_Work instruction_.
Transcribe, exactly and without pictures, the lines below from the line with "green hexagon: (146, 129)" to the line with "red triangle: (102, 161) -> (52, 105), moved", both ends included, and no others.

..............................

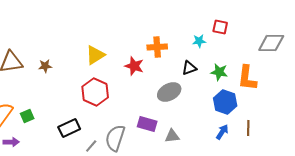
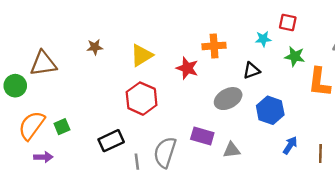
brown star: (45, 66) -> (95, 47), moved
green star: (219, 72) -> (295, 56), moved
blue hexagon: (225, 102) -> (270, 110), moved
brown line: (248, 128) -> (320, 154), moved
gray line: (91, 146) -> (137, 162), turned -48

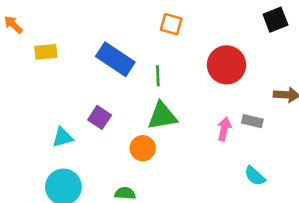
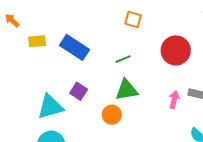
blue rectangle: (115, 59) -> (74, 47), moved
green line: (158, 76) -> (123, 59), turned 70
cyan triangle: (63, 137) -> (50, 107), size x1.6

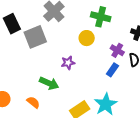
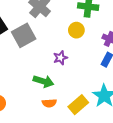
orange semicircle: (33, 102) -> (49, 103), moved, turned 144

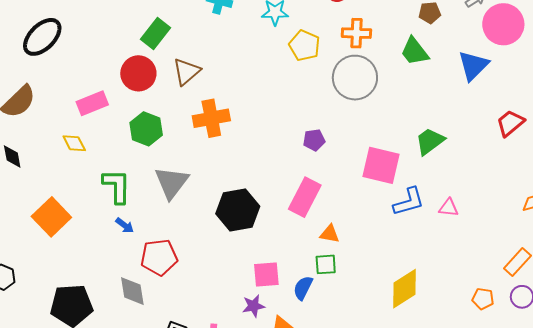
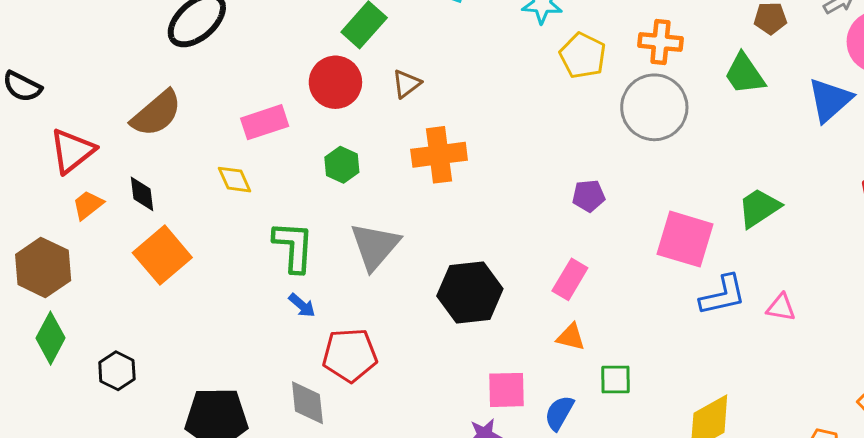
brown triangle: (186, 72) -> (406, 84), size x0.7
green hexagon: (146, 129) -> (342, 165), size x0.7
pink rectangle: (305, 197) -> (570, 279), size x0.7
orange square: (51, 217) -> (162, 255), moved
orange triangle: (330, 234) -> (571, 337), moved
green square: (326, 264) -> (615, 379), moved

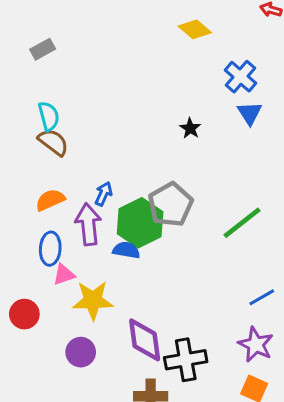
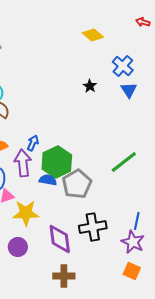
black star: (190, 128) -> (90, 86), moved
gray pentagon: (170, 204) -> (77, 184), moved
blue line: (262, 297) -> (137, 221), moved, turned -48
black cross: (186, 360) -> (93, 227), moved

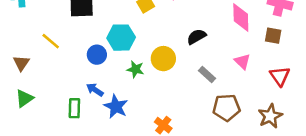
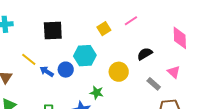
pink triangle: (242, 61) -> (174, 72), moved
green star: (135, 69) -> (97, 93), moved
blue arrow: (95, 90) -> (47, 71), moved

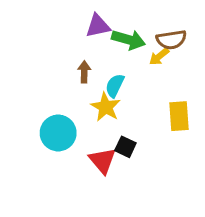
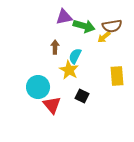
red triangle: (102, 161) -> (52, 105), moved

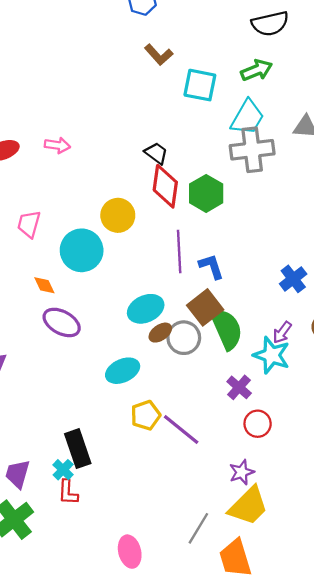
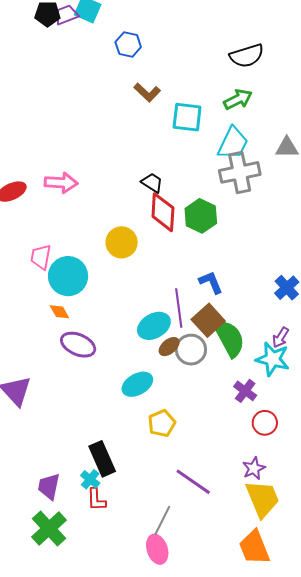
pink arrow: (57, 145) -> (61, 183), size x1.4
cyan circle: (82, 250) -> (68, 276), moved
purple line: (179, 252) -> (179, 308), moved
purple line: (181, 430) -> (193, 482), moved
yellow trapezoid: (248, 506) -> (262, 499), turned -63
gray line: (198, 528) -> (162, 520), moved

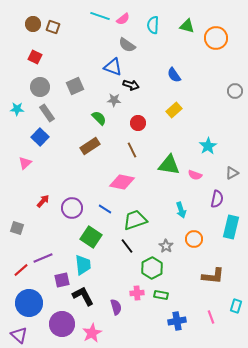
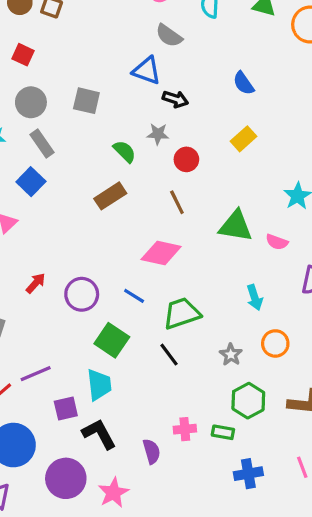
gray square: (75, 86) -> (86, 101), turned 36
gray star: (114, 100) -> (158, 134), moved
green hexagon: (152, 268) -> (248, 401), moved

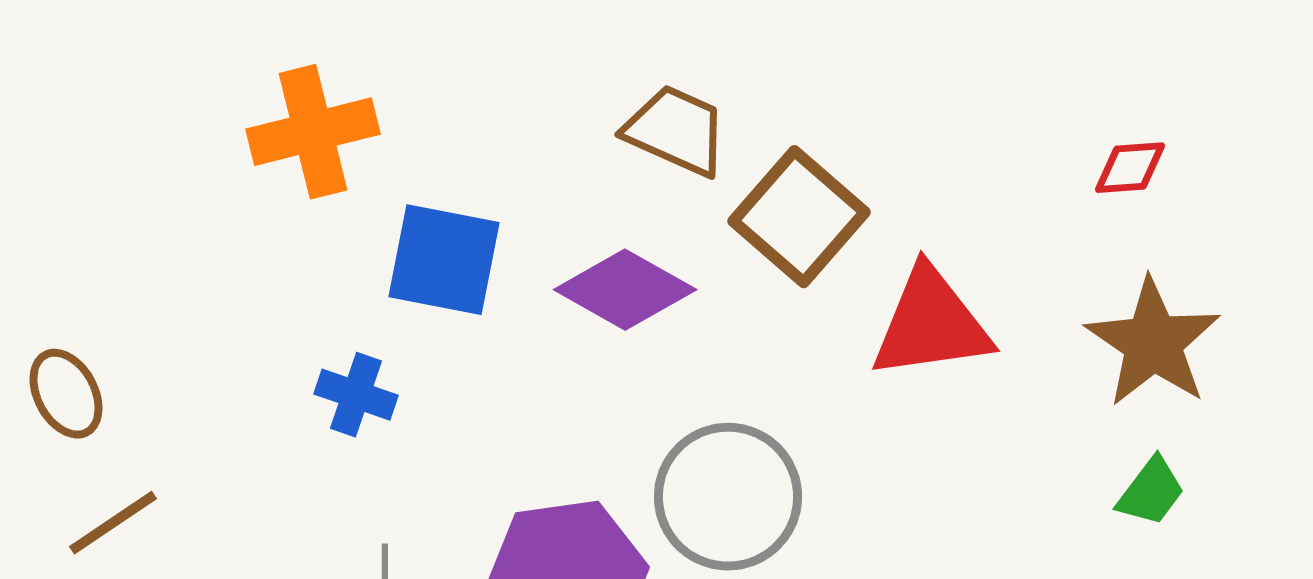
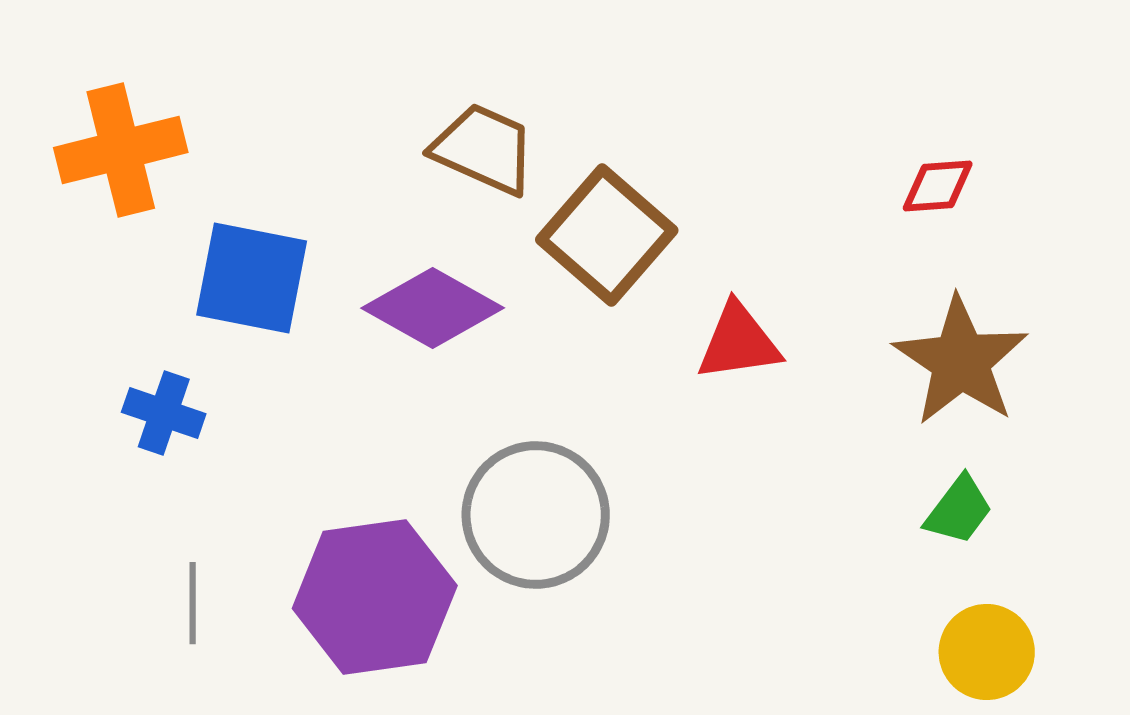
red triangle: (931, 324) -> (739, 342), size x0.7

..............................

_Output of the exercise_.
green hexagon: (146, 129) -> (342, 165), size x0.7
pink rectangle: (305, 197) -> (570, 279), size x0.7
orange square: (51, 217) -> (162, 255), moved
orange triangle: (330, 234) -> (571, 337), moved
green square: (326, 264) -> (615, 379), moved

black star: (190, 128) -> (90, 86), moved
gray pentagon: (170, 204) -> (77, 184), moved
blue line: (262, 297) -> (137, 221), moved, turned -48
black cross: (186, 360) -> (93, 227), moved

pink triangle: (242, 61) -> (174, 72), moved
green star: (135, 69) -> (97, 93), moved
blue arrow: (95, 90) -> (47, 71), moved

red triangle: (102, 161) -> (52, 105), moved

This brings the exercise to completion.